---------- THE DATA
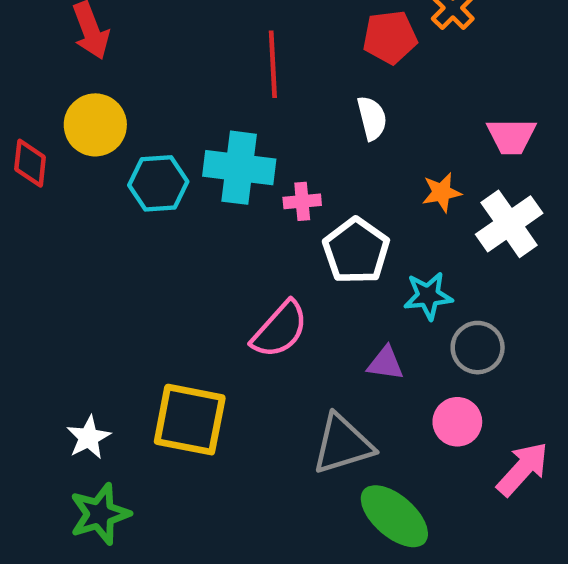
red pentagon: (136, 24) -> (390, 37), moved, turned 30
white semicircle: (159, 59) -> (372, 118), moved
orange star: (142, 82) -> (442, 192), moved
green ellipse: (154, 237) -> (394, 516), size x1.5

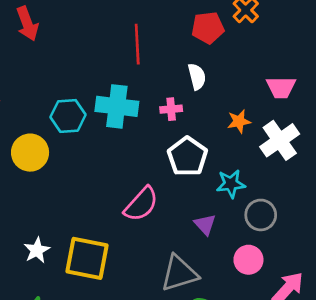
yellow circle: (95, 125) -> (30, 153), moved
pink cross: (302, 201) -> (171, 109), moved
purple triangle: (385, 363) -> (205, 224), turned 40
white star: (89, 438) -> (37, 250), moved

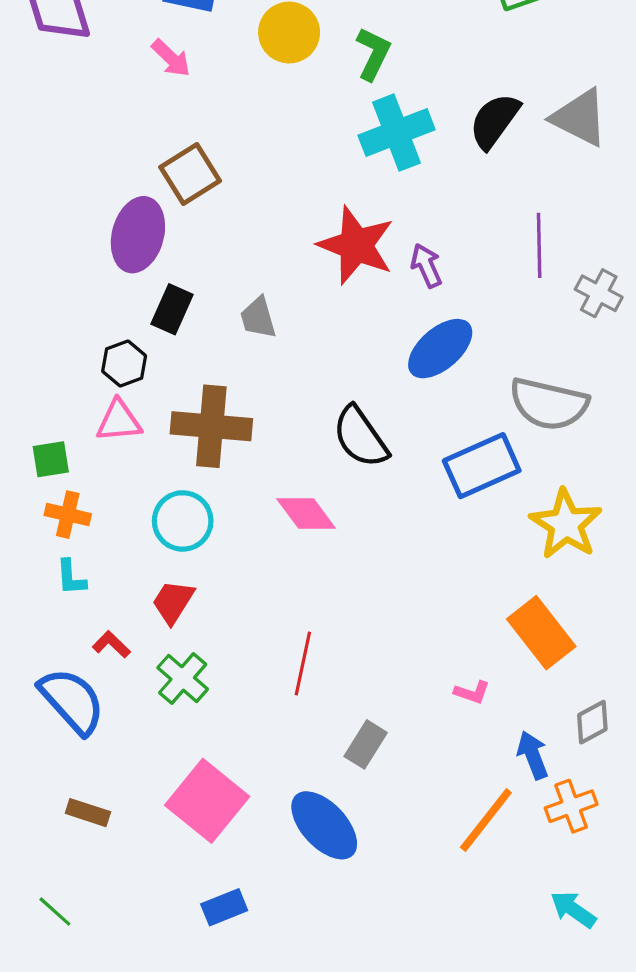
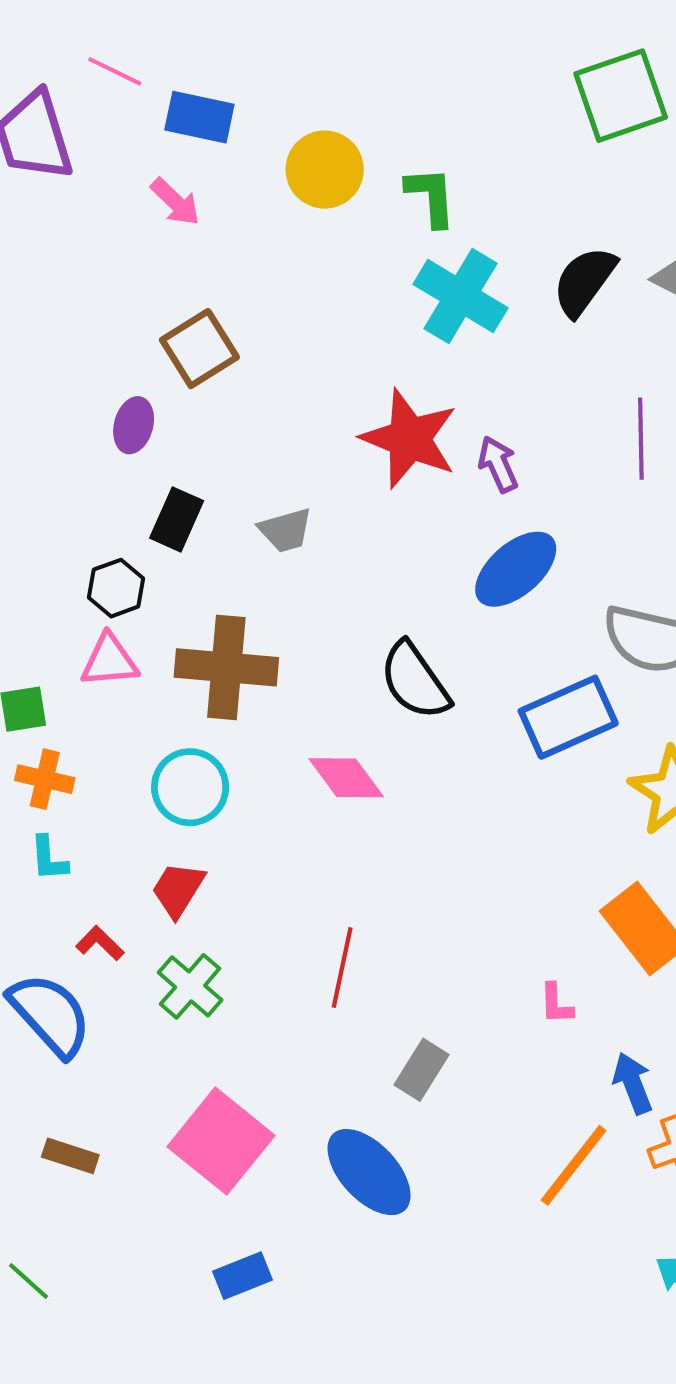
green L-shape: (373, 54) -> (431, 196), turned -30
cyan cross: (397, 133) -> (461, 296), turned -38
purple ellipse: (138, 235) -> (134, 425), size x0.6
gray trapezoid: (258, 318) -> (286, 530), turned -90
pink L-shape: (472, 692) -> (556, 1004), turned 69

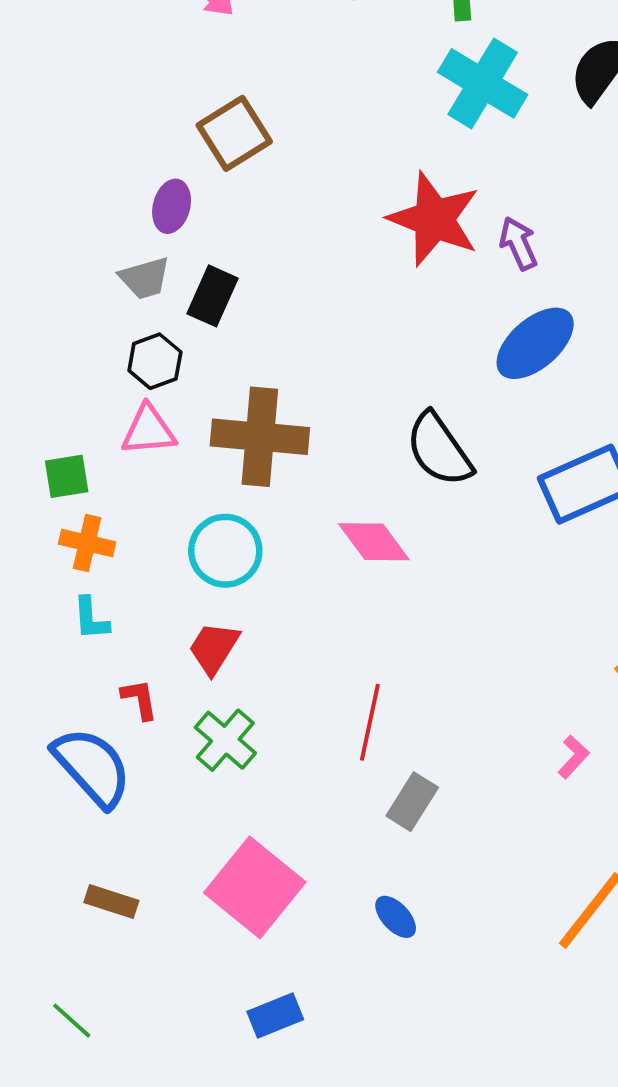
gray trapezoid: (286, 530) -> (145, 278), moved
red L-shape: (100, 943) -> (140, 699), turned 36
pink L-shape: (556, 1004) -> (574, 757), turned -135
gray rectangle: (422, 1070) -> (412, 802), moved
blue ellipse: (369, 1172) -> (396, 917), size x0.5

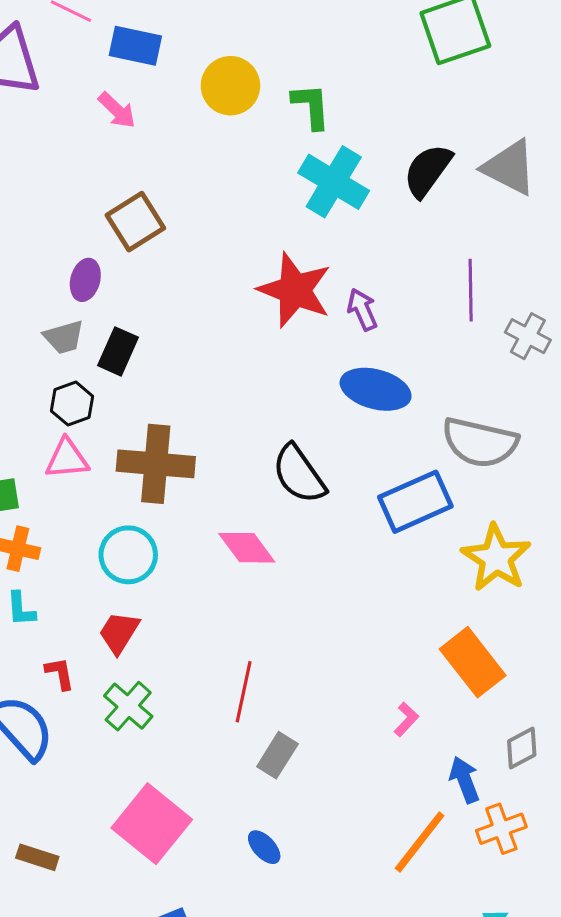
blue ellipse: (535, 343) -> (376, 389), turned 56
brown rectangle: (111, 901) -> (37, 857), moved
--------------------
* _TASK_: In the copy, include every record exactly and no pictures at all.

* _ANSWER AREA_:
red pentagon: (136, 24) -> (390, 37), moved, turned 30
white semicircle: (159, 59) -> (372, 118), moved
orange star: (142, 82) -> (442, 192), moved
green ellipse: (154, 237) -> (394, 516), size x1.5

yellow circle: (95, 125) -> (30, 153), moved
pink cross: (302, 201) -> (171, 109), moved
purple triangle: (385, 363) -> (205, 224), turned 40
white star: (89, 438) -> (37, 250), moved

green L-shape: (373, 54) -> (431, 196), turned -30
cyan cross: (397, 133) -> (461, 296), turned -38
purple ellipse: (138, 235) -> (134, 425), size x0.6
gray trapezoid: (258, 318) -> (286, 530), turned -90
pink L-shape: (472, 692) -> (556, 1004), turned 69

gray trapezoid: (286, 530) -> (145, 278), moved
red L-shape: (100, 943) -> (140, 699), turned 36
pink L-shape: (556, 1004) -> (574, 757), turned -135
gray rectangle: (422, 1070) -> (412, 802), moved
blue ellipse: (369, 1172) -> (396, 917), size x0.5

blue ellipse: (535, 343) -> (376, 389), turned 56
brown rectangle: (111, 901) -> (37, 857), moved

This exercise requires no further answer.